┏━━
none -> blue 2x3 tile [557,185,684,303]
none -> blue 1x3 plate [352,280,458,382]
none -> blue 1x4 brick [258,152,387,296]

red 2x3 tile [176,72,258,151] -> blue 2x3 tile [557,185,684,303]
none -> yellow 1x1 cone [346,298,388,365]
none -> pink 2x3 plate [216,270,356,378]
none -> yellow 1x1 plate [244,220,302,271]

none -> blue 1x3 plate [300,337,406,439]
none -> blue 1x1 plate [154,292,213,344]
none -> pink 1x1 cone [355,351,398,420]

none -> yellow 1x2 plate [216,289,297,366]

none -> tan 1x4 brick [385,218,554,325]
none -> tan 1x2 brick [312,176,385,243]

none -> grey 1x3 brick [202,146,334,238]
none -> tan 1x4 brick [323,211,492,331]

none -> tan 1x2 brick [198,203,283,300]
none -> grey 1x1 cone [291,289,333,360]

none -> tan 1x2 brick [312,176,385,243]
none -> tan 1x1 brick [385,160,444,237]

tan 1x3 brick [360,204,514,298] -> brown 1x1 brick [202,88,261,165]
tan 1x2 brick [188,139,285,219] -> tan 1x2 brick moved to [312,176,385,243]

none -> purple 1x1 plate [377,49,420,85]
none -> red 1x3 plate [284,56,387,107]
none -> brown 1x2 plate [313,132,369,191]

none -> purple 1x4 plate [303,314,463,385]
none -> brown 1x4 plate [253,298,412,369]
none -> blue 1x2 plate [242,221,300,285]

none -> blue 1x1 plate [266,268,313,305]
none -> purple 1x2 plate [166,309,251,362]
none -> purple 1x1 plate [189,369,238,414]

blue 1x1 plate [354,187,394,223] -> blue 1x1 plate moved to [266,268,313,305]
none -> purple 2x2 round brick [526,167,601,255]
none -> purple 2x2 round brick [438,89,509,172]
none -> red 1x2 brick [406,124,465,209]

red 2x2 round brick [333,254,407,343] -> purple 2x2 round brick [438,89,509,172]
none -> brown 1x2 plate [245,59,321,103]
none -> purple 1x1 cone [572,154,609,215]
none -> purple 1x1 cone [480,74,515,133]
┗━━
*EXERCISE PROMPT:*
Only the lines from the one that contains "none -> brown 1x2 plate [313,132,369,191]" to the end of the entries above should be given again, exactly and in full.

*WRITTEN RESPONSE:*
none -> brown 1x2 plate [313,132,369,191]

none -> purple 1x4 plate [303,314,463,385]
none -> brown 1x4 plate [253,298,412,369]
none -> blue 1x2 plate [242,221,300,285]

none -> blue 1x1 plate [266,268,313,305]
none -> purple 1x2 plate [166,309,251,362]
none -> purple 1x1 plate [189,369,238,414]

blue 1x1 plate [354,187,394,223] -> blue 1x1 plate moved to [266,268,313,305]
none -> purple 2x2 round brick [526,167,601,255]
none -> purple 2x2 round brick [438,89,509,172]
none -> red 1x2 brick [406,124,465,209]

red 2x2 round brick [333,254,407,343] -> purple 2x2 round brick [438,89,509,172]
none -> brown 1x2 plate [245,59,321,103]
none -> purple 1x1 cone [572,154,609,215]
none -> purple 1x1 cone [480,74,515,133]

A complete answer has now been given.